Task objective: Set out exactly every line of the entries below, starting at the line that holds "black pan [191,294,280,332]" and stopping after the line that holds "green spoon [491,142,529,210]".

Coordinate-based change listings
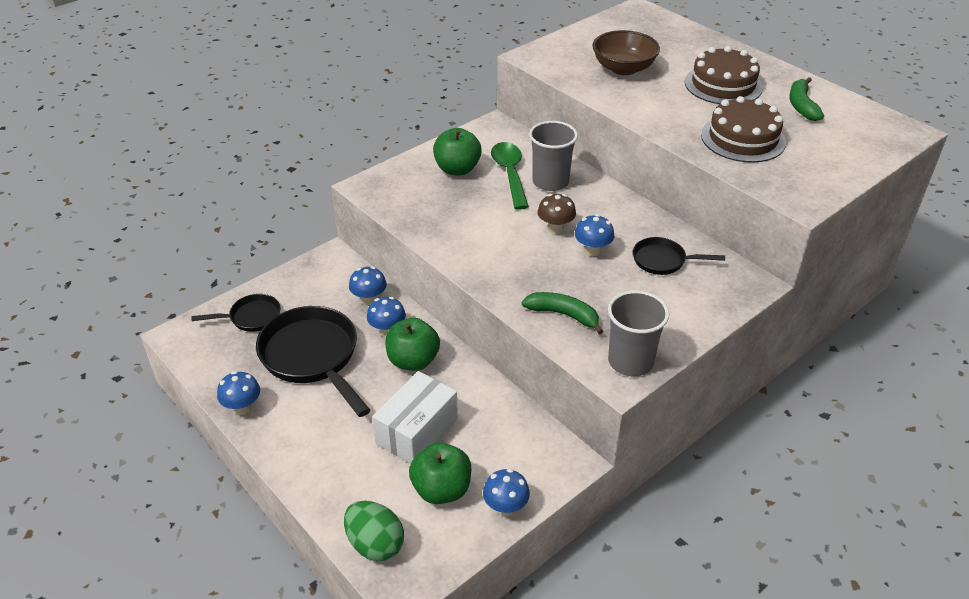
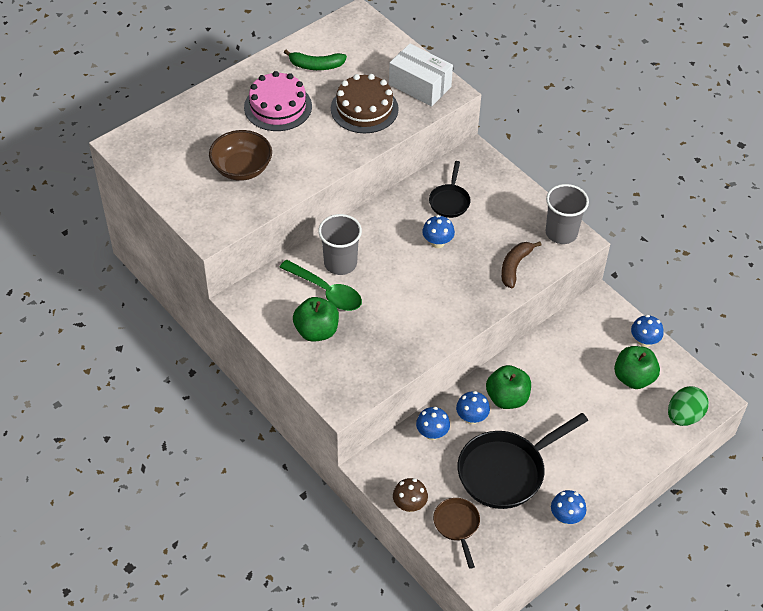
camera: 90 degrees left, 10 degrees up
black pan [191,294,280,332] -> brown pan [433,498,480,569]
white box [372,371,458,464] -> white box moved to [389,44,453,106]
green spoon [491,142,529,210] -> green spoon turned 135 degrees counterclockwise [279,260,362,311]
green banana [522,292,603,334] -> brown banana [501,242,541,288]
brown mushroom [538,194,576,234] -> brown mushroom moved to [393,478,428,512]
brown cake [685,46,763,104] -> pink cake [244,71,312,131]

Result for this task:
black pan [191,294,280,332] -> brown pan [433,498,480,569]
white box [372,371,458,464] -> white box moved to [389,44,453,106]
green spoon [491,142,529,210] -> green spoon turned 135 degrees counterclockwise [279,260,362,311]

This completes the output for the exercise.